Input data
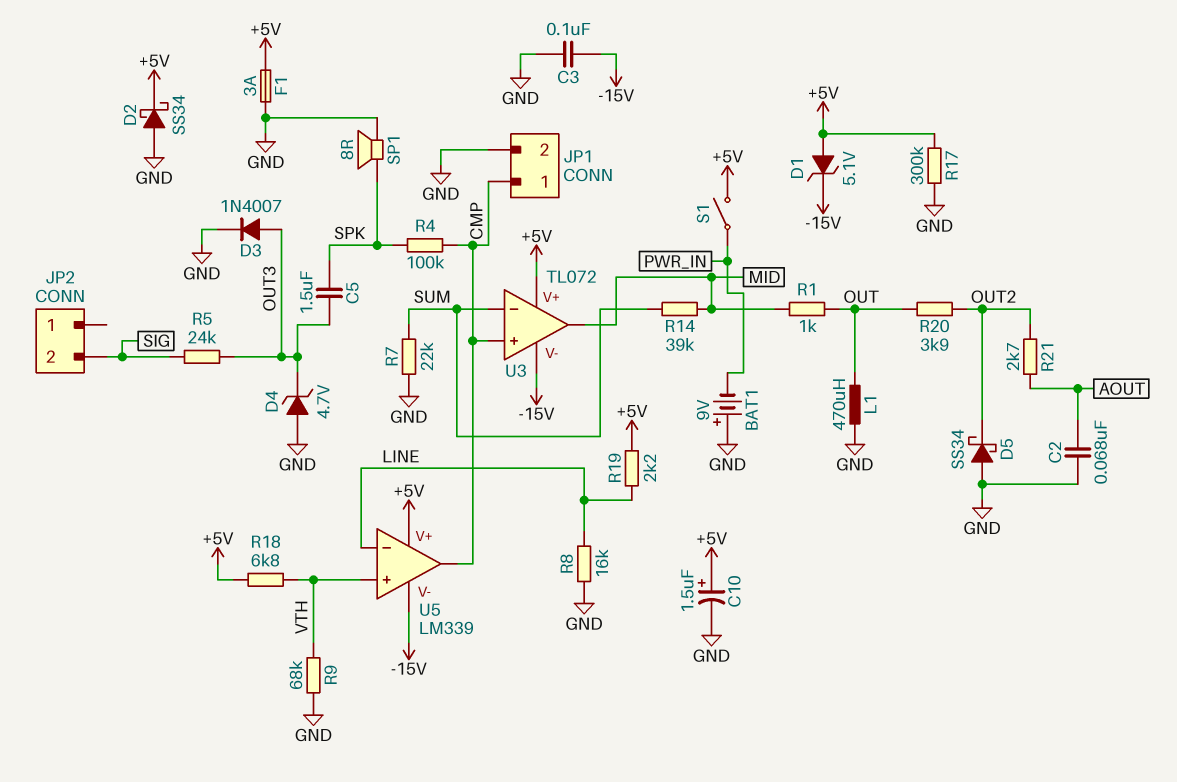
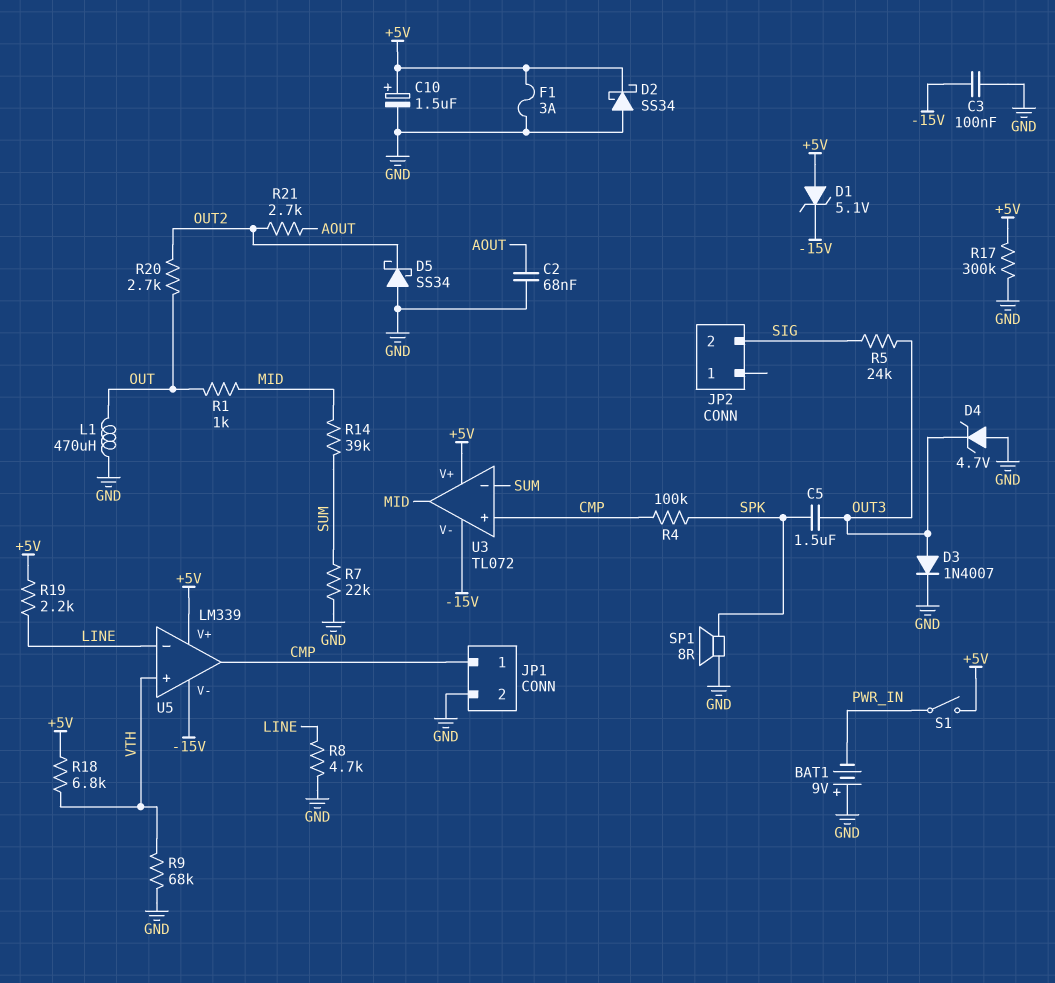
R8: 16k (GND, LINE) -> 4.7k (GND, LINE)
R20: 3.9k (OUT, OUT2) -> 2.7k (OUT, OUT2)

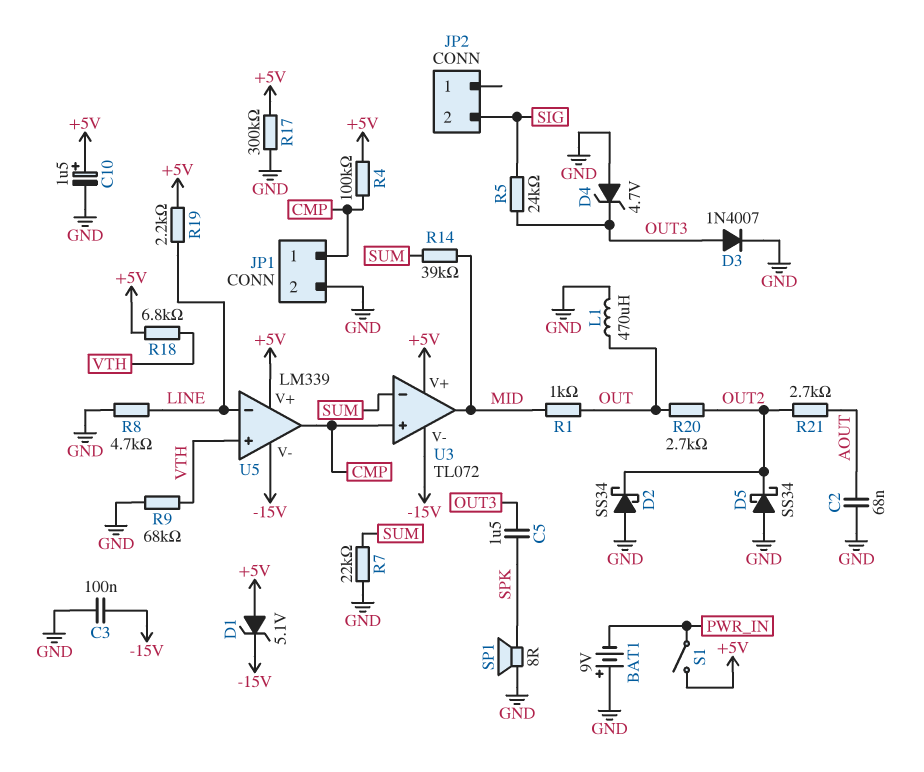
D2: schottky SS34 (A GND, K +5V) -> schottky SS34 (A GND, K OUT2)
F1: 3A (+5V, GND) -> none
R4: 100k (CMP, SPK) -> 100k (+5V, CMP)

Task instructions
Pictures are to be left out, while the records are copied word for word.

Result of the exercise
R8: 16k (GND, LINE) -> 4.7k (GND, LINE)
R20: 3.9k (OUT, OUT2) -> 2.7k (OUT, OUT2)

D2: schottky SS34 (A GND, K +5V) -> schottky SS34 (A GND, K OUT2)
F1: 3A (+5V, GND) -> none
R4: 100k (CMP, SPK) -> 100k (+5V, CMP)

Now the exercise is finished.